- PROBLEM DESCRIPTION
Write out every record below exactly, leaving the pictures out.

(Collected data entries)
=== Begin Enclosure ===
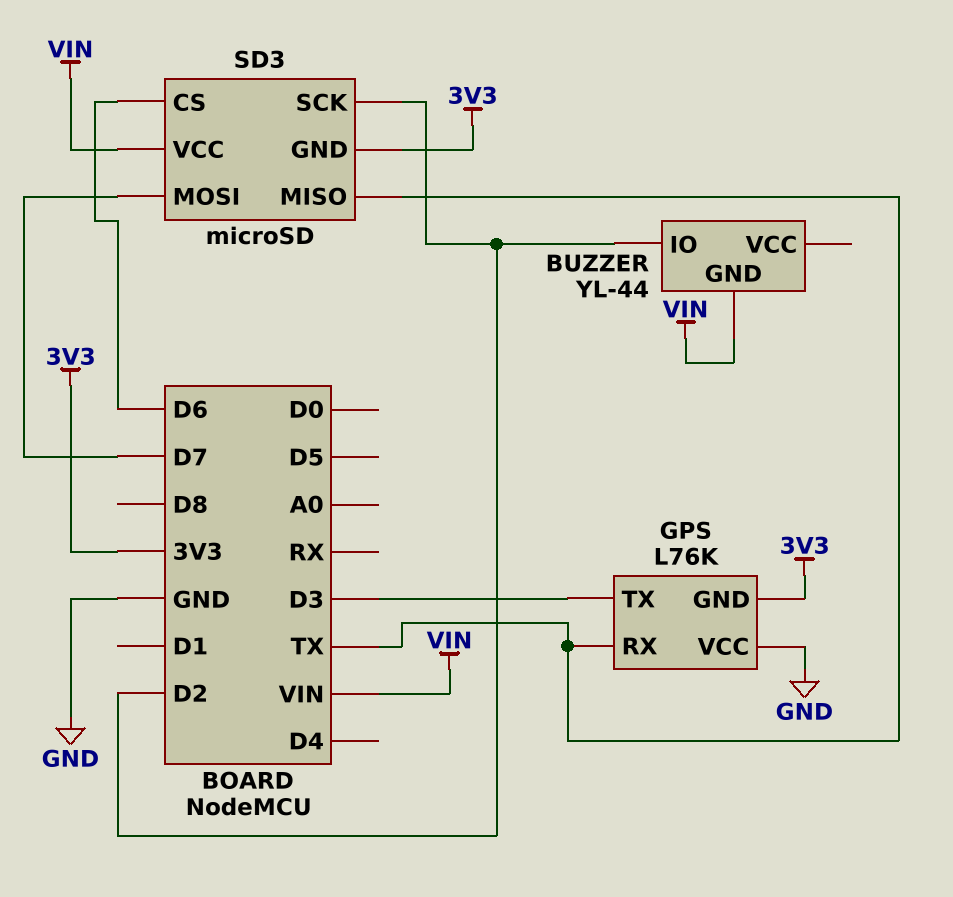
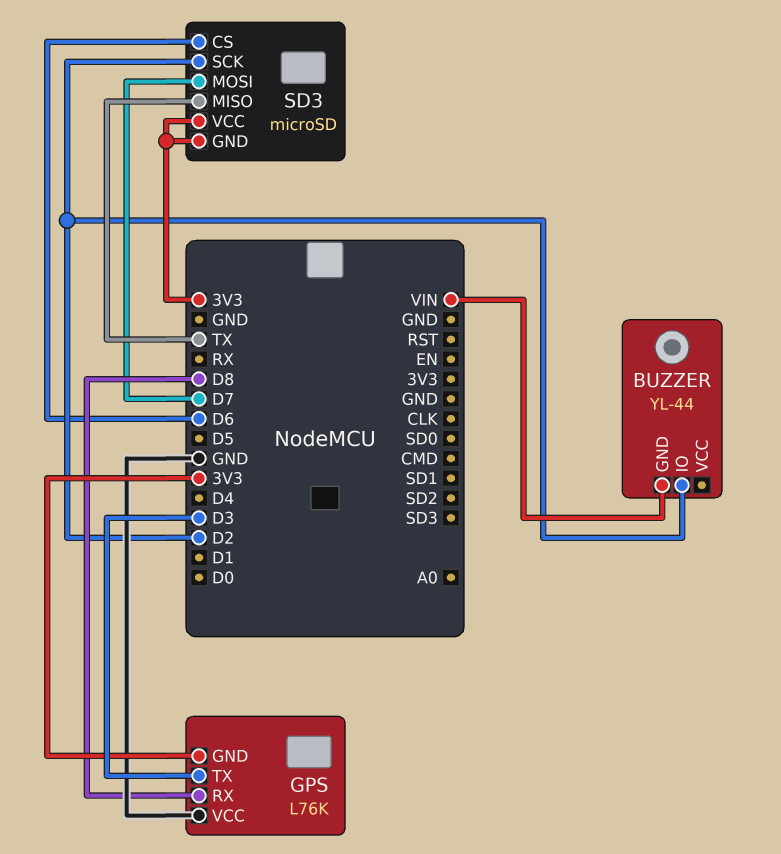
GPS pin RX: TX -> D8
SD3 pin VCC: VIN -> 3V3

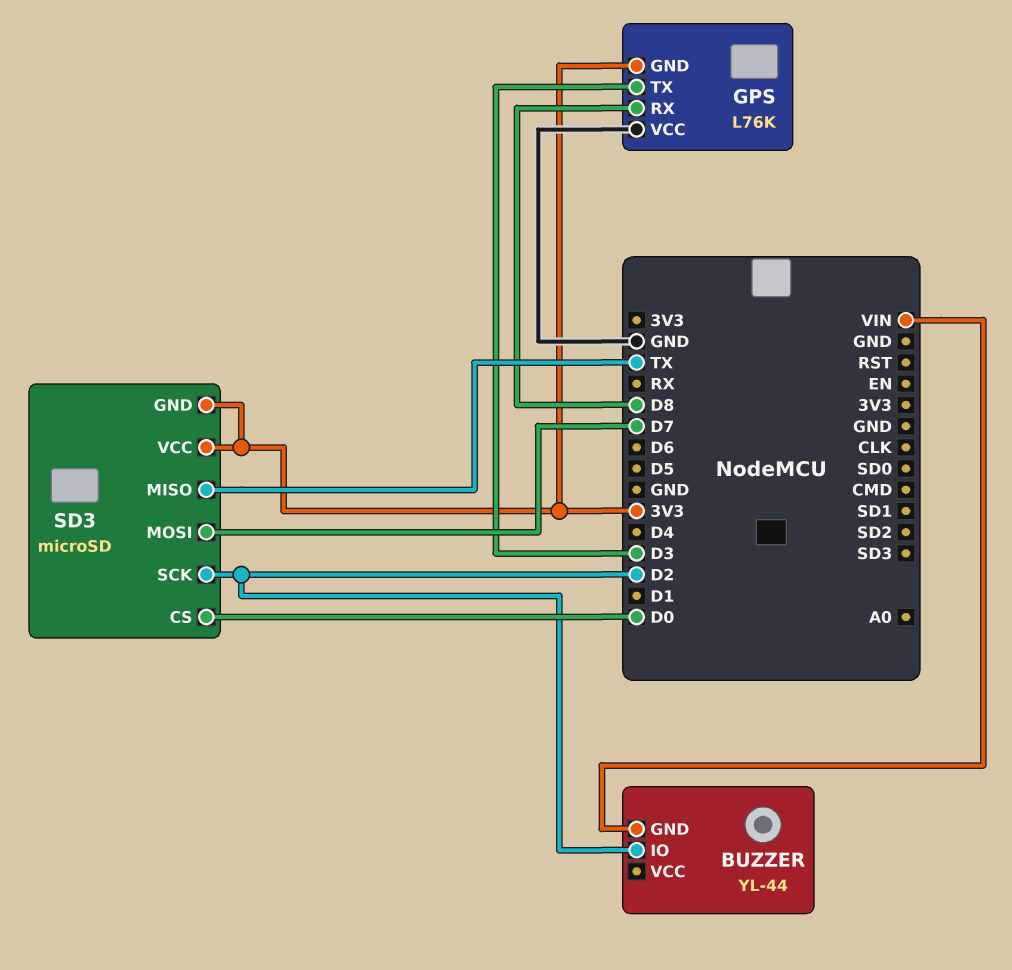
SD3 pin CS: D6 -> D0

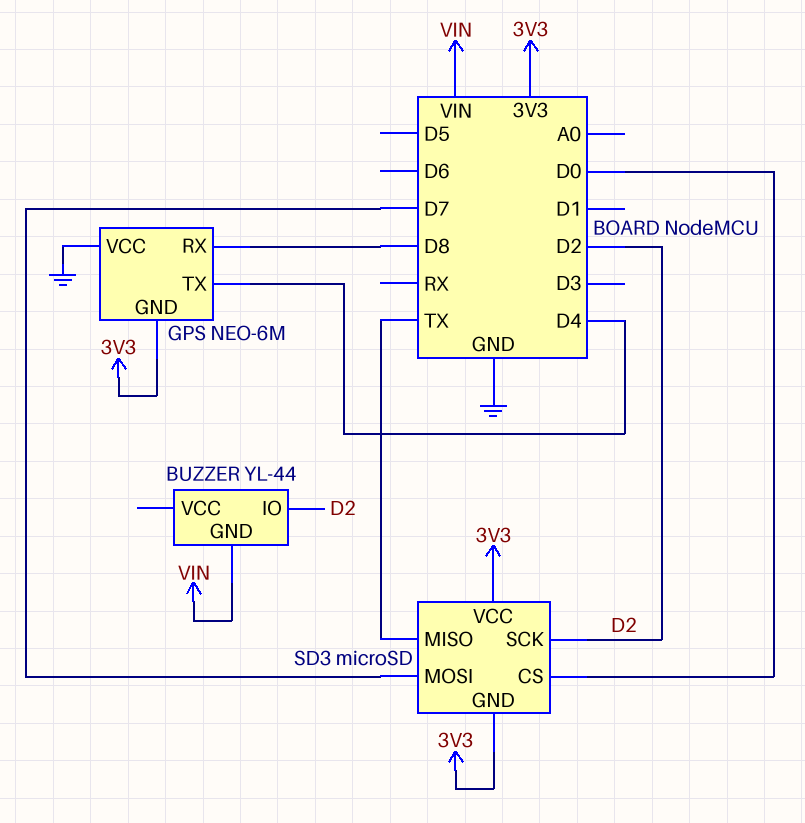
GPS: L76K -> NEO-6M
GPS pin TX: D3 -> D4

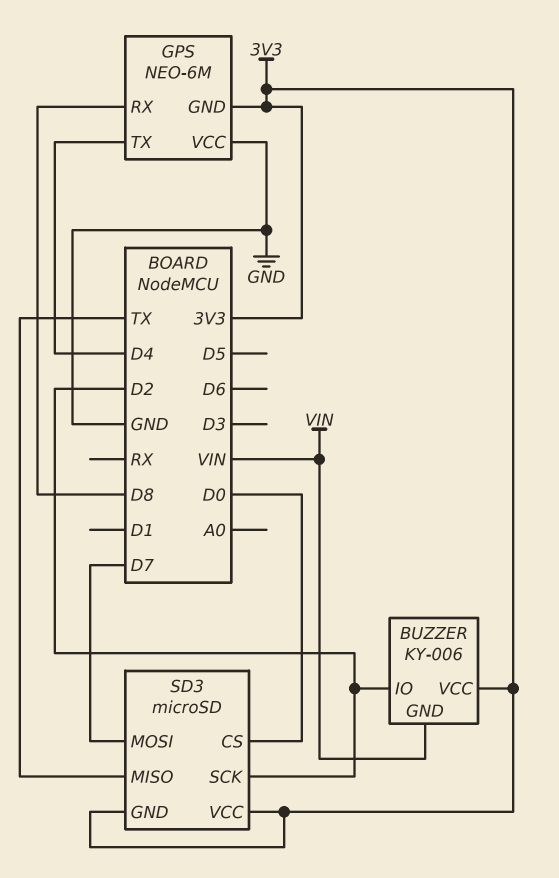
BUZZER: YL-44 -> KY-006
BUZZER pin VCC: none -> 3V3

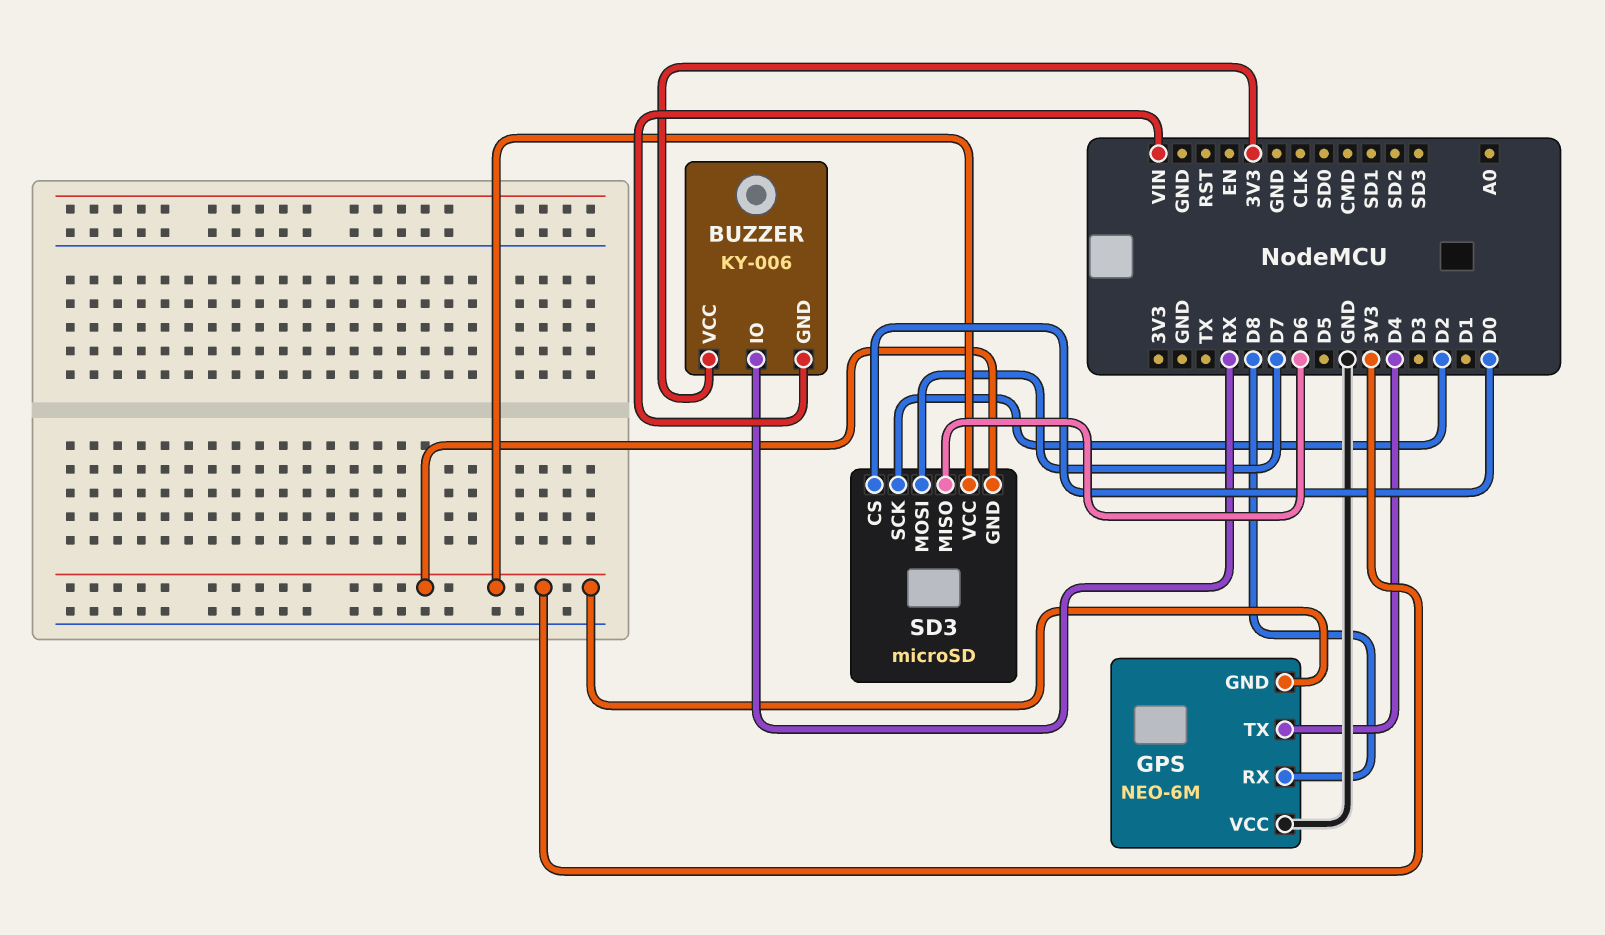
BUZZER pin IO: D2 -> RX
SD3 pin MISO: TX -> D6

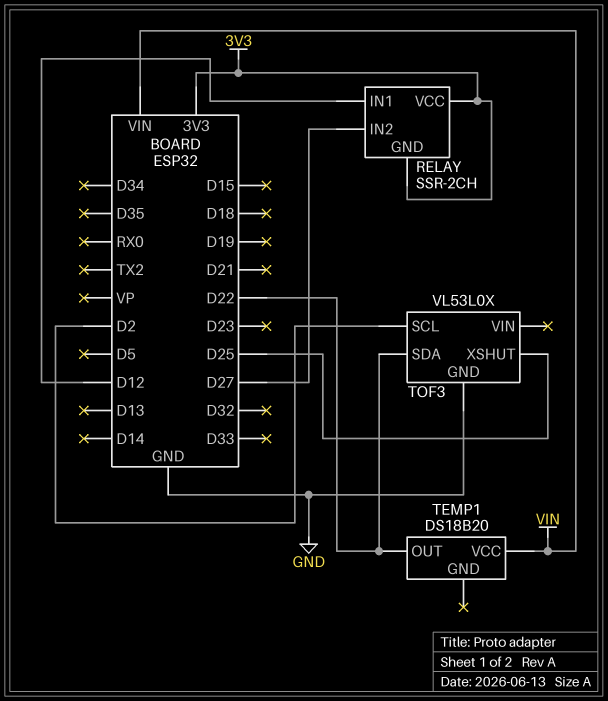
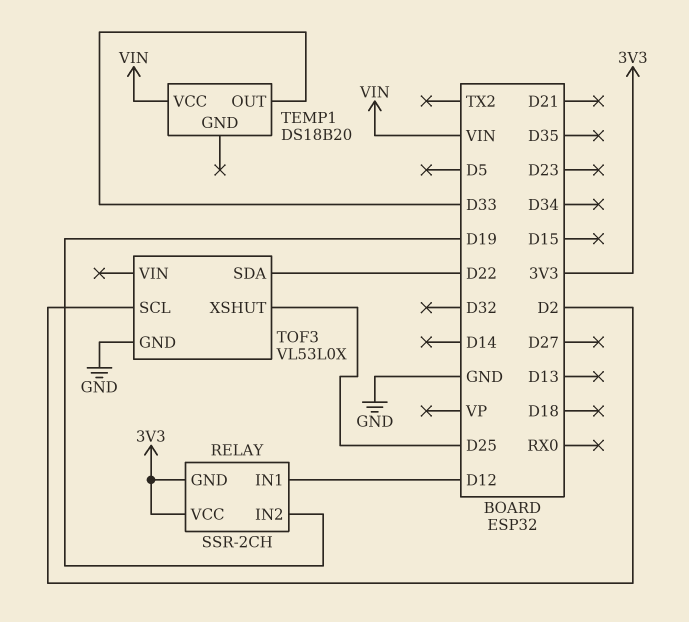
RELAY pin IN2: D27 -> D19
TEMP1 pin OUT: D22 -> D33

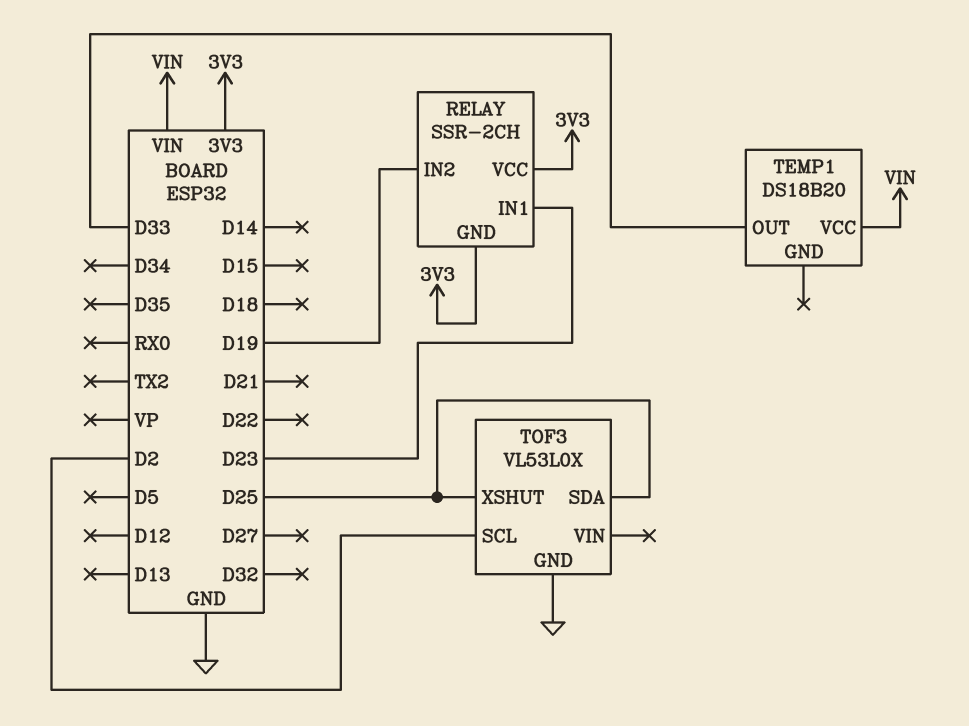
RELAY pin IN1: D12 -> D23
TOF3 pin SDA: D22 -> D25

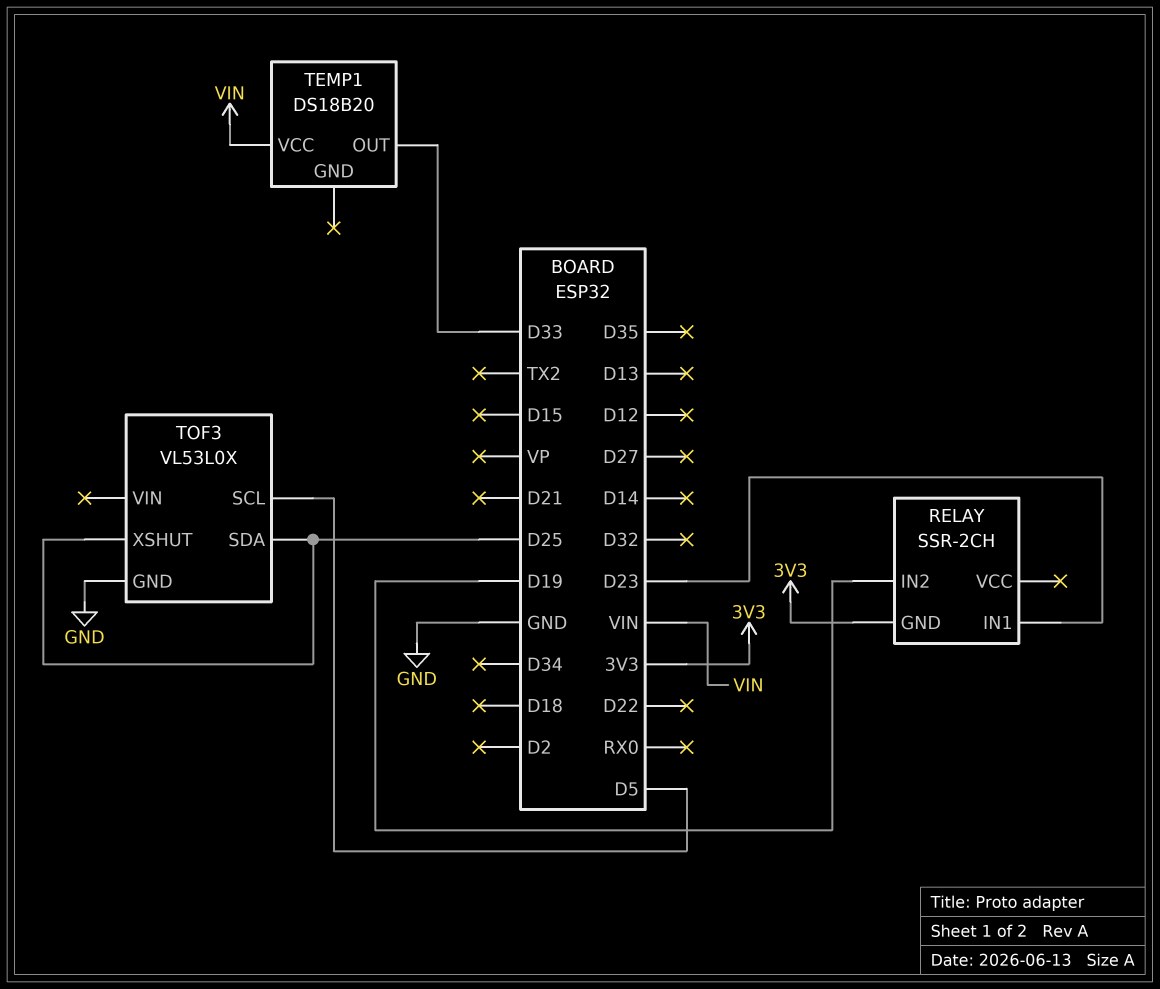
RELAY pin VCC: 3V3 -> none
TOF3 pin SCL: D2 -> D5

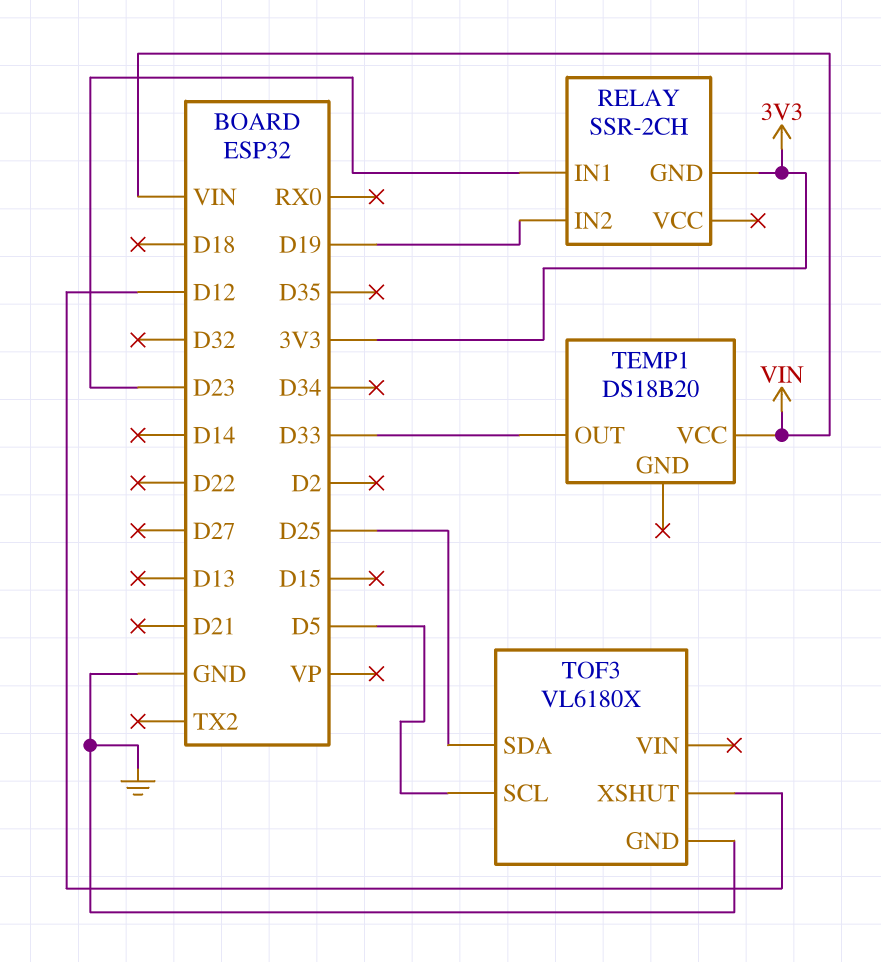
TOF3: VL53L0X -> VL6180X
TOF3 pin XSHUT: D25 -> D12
=== End Enclosure ===
- SOLUTION FOR THIS EXERCISE
GPS pin RX: TX -> D8
SD3 pin VCC: VIN -> 3V3

SD3 pin CS: D6 -> D0

GPS: L76K -> NEO-6M
GPS pin TX: D3 -> D4

BUZZER: YL-44 -> KY-006
BUZZER pin VCC: none -> 3V3

BUZZER pin IO: D2 -> RX
SD3 pin MISO: TX -> D6

RELAY pin IN2: D27 -> D19
TEMP1 pin OUT: D22 -> D33

RELAY pin IN1: D12 -> D23
TOF3 pin SDA: D22 -> D25

RELAY pin VCC: 3V3 -> none
TOF3 pin SCL: D2 -> D5

TOF3: VL53L0X -> VL6180X
TOF3 pin XSHUT: D25 -> D12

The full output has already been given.